- _HOW TO COMPLETE THIS TASK_
Only lines that contain the word "none" are to be returned from the data below.

- _MATERIAL SUPPLIED_
===============
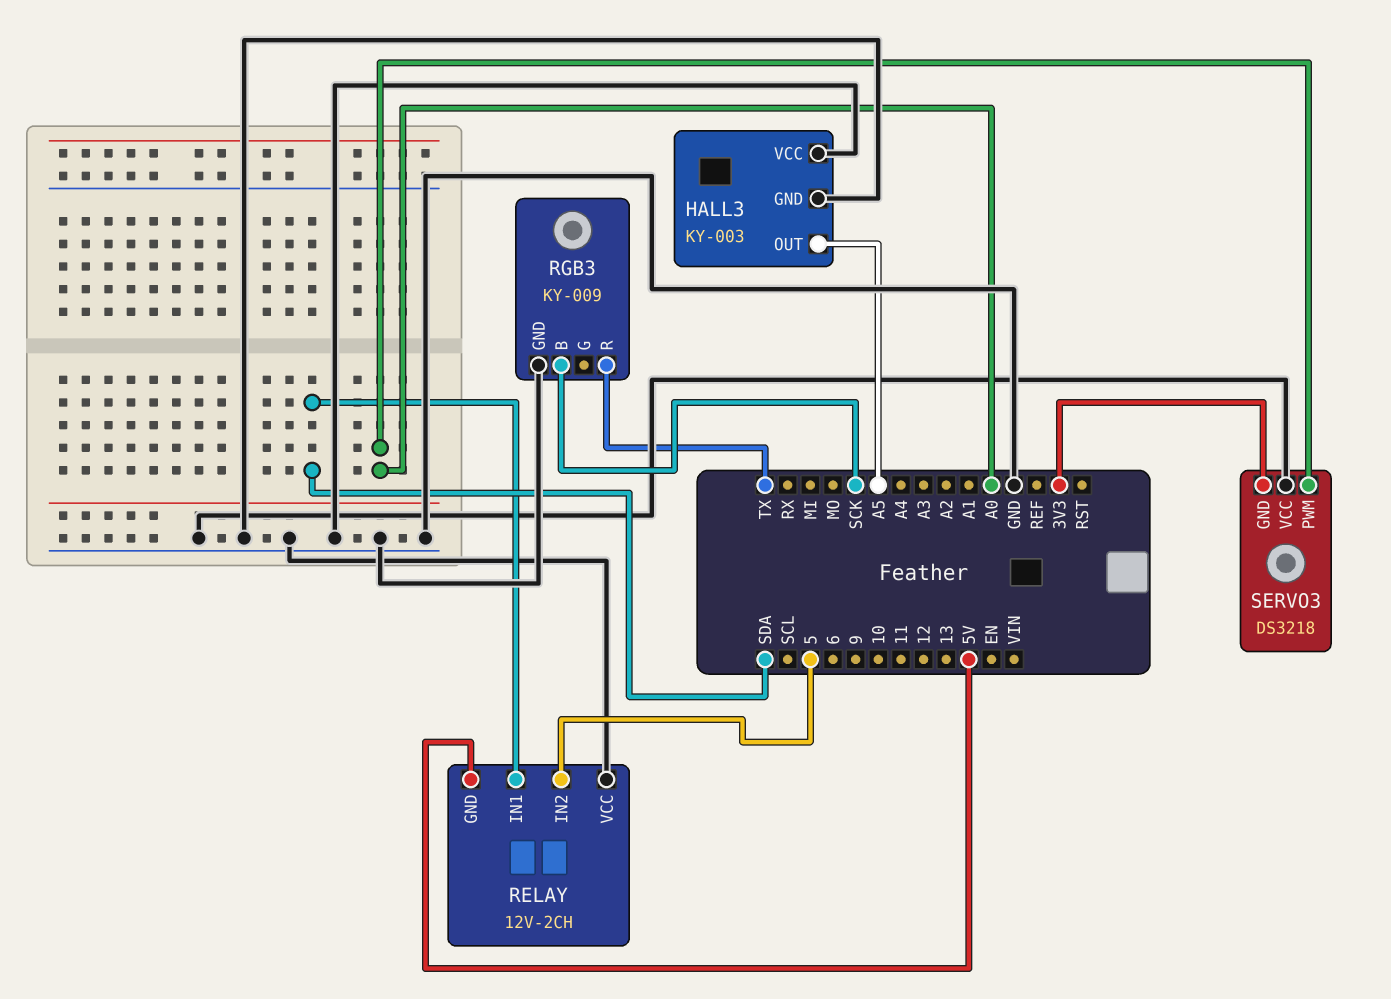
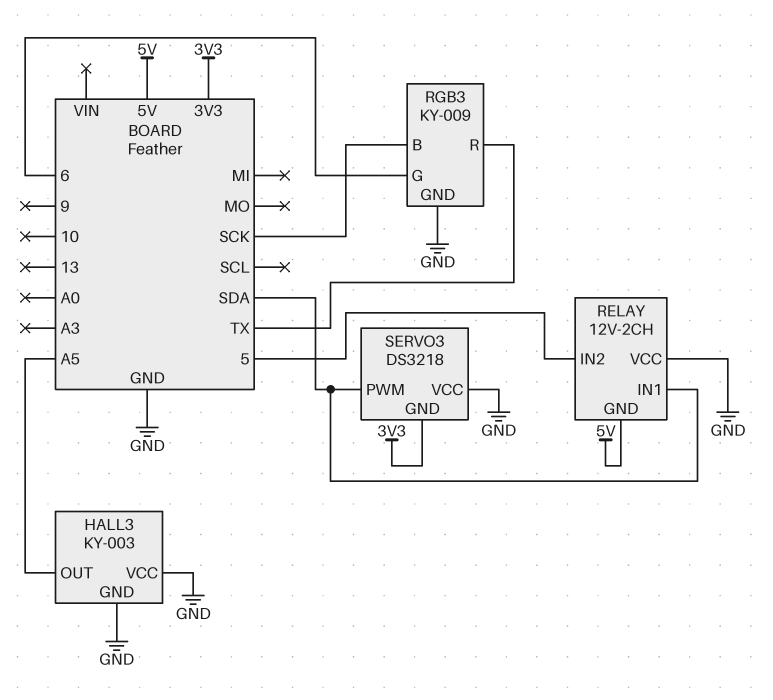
RGB3 pin G: none -> 6
SERVO3 pin PWM: A0 -> SDA

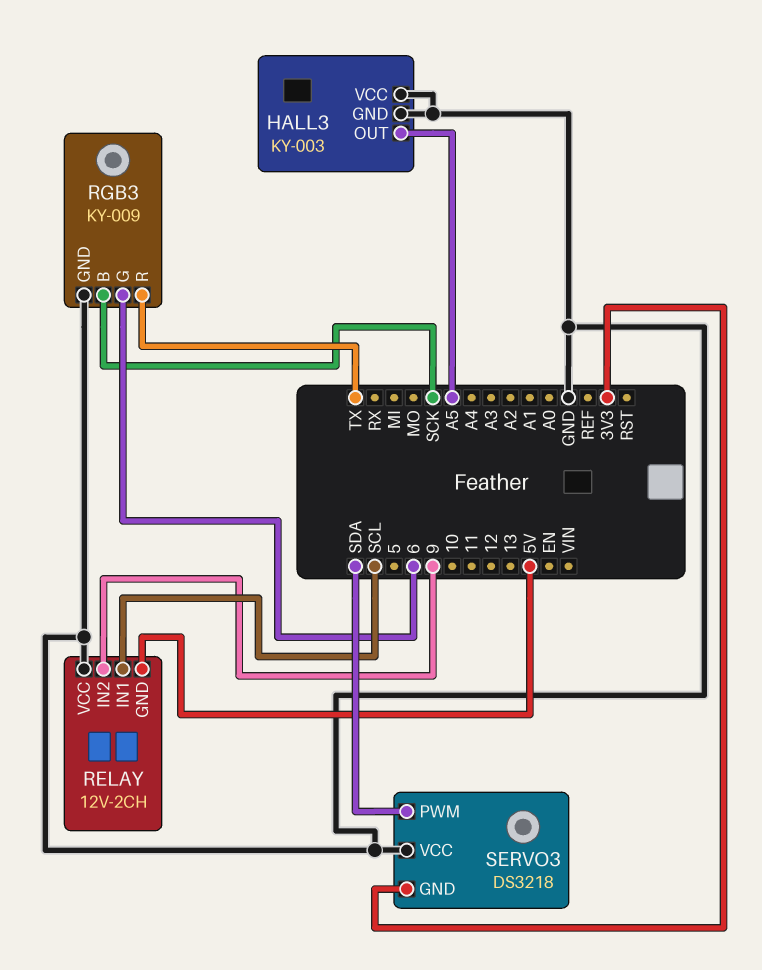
RELAY pin IN1: SDA -> SCL
RELAY pin IN2: 5 -> 9

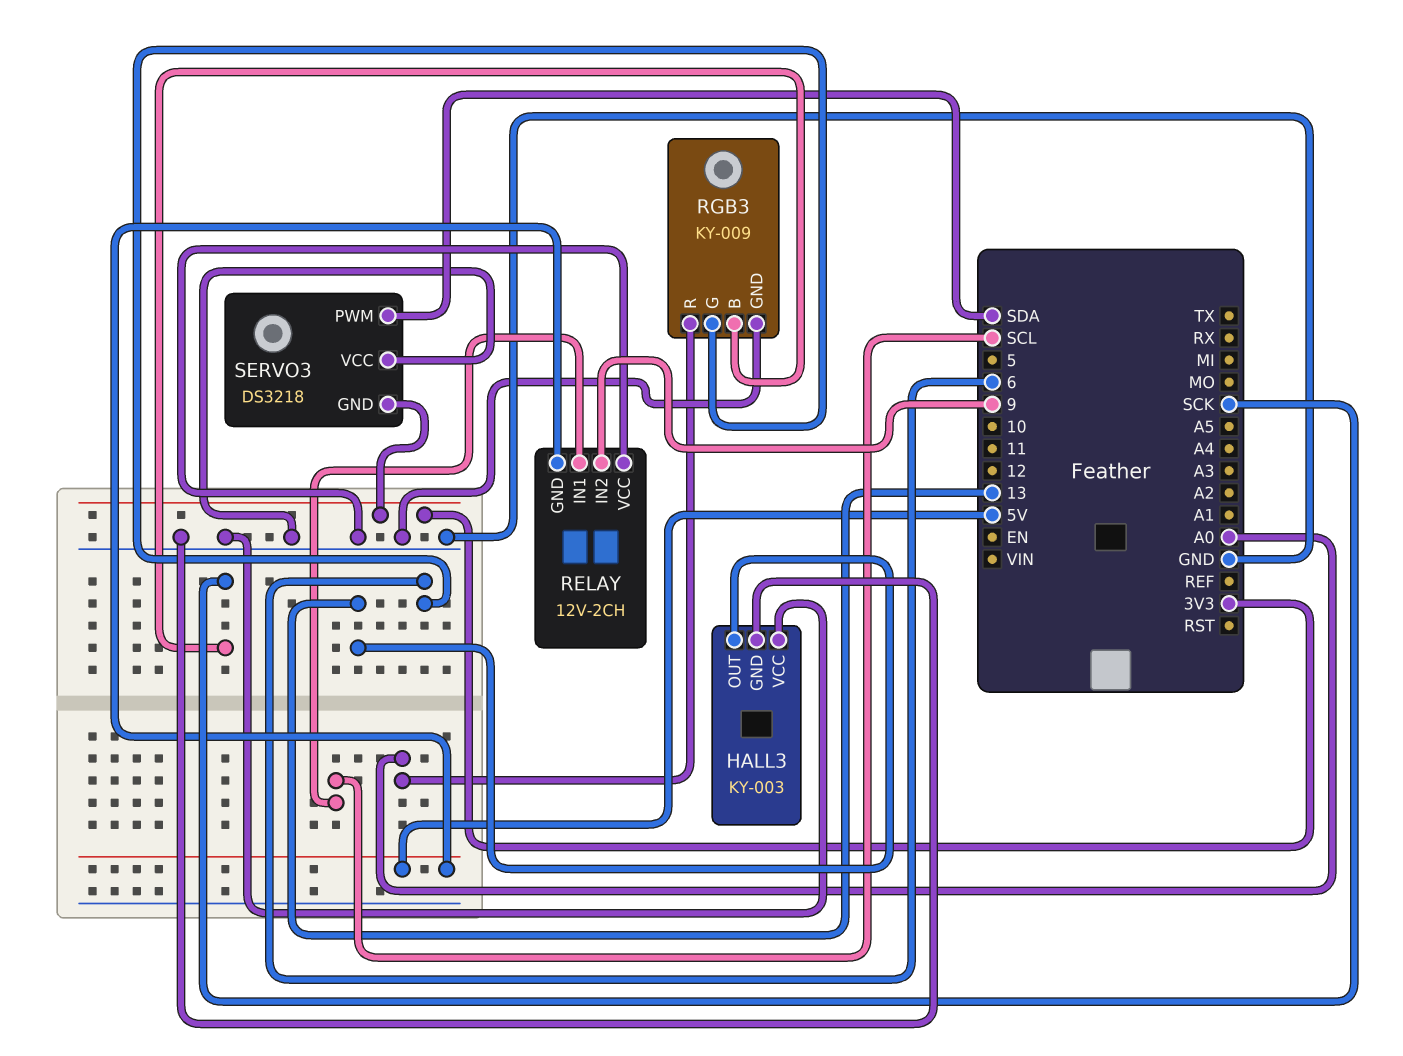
HALL3 pin OUT: A5 -> 13
RGB3 pin R: TX -> A0

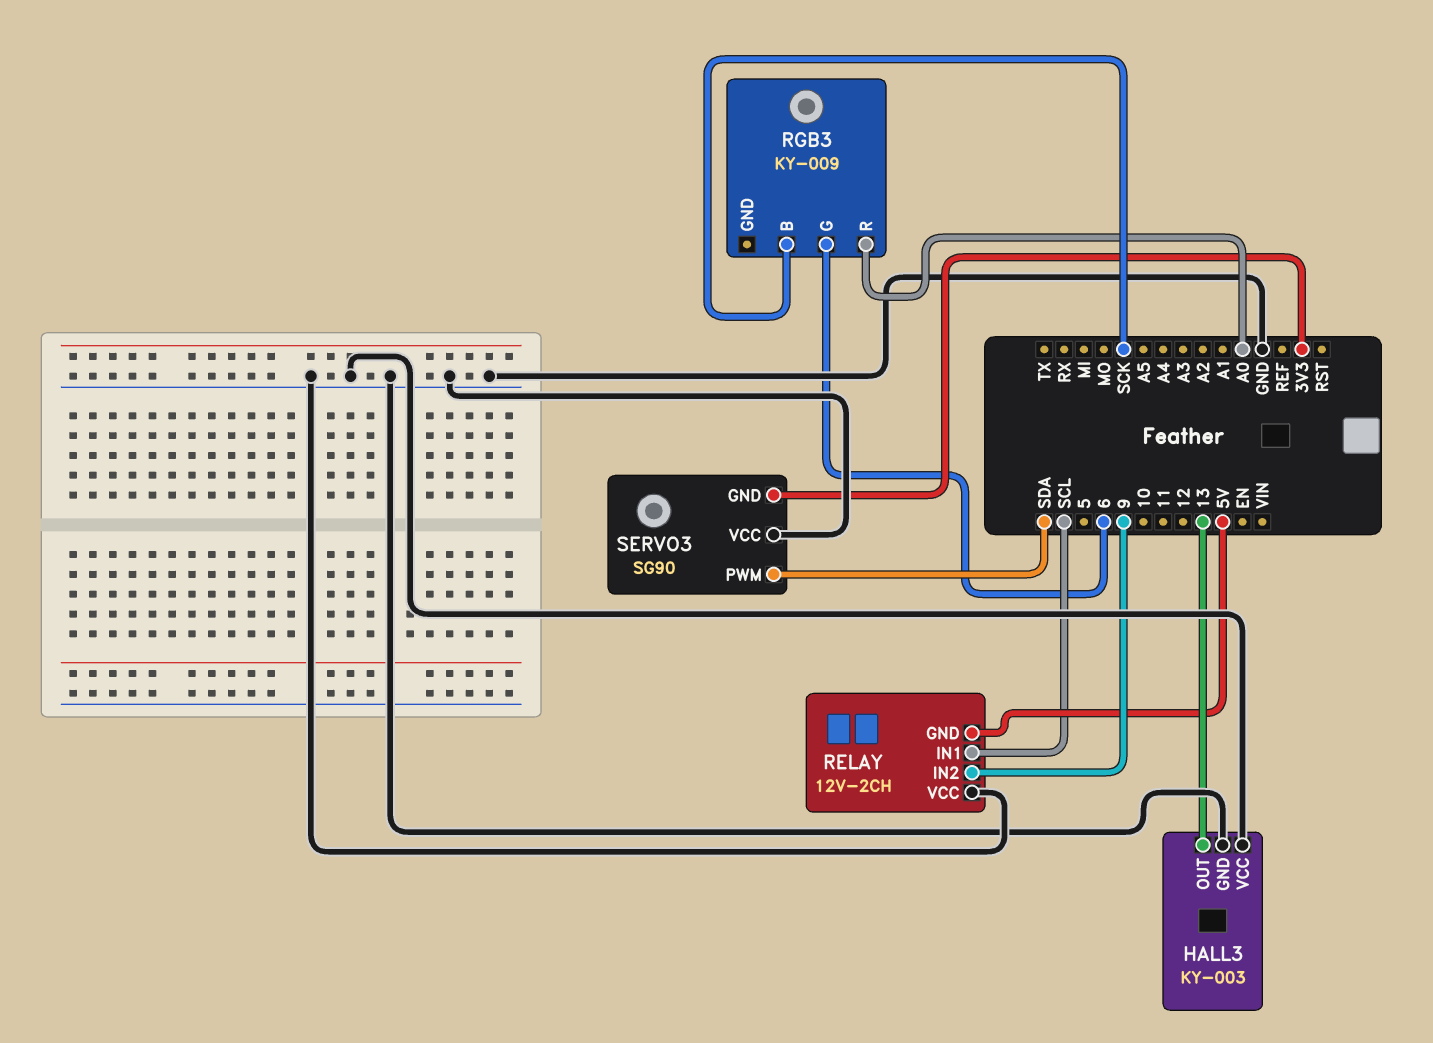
RGB3 pin GND: GND -> none
SERVO3: DS3218 -> SG90

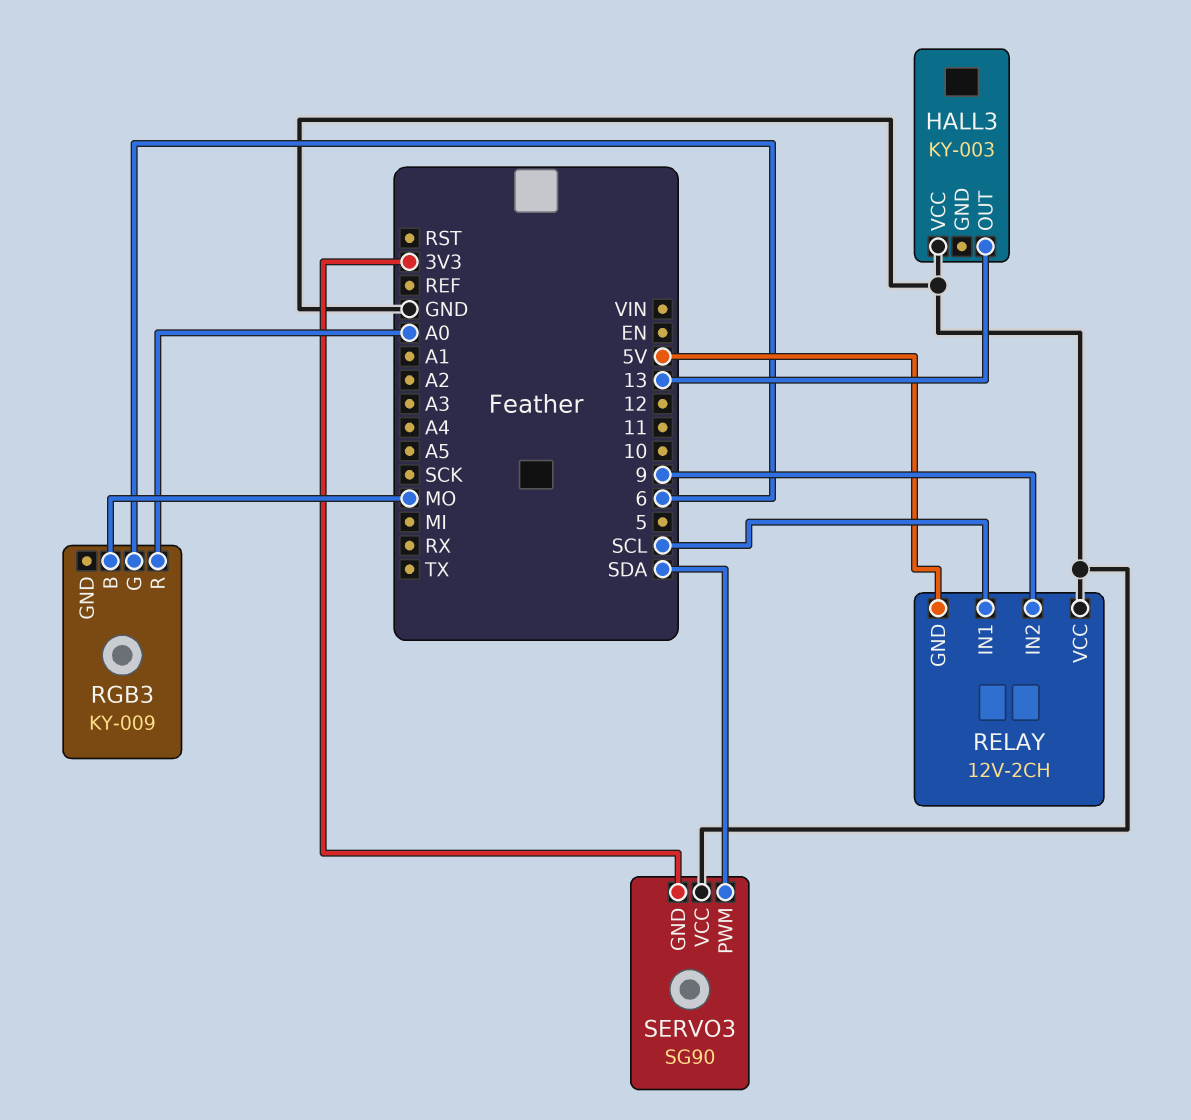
HALL3 pin GND: GND -> none
RGB3 pin B: SCK -> MO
===============
- _ANSWER SPACE_
RGB3 pin G: none -> 6
RGB3 pin GND: GND -> none
HALL3 pin GND: GND -> none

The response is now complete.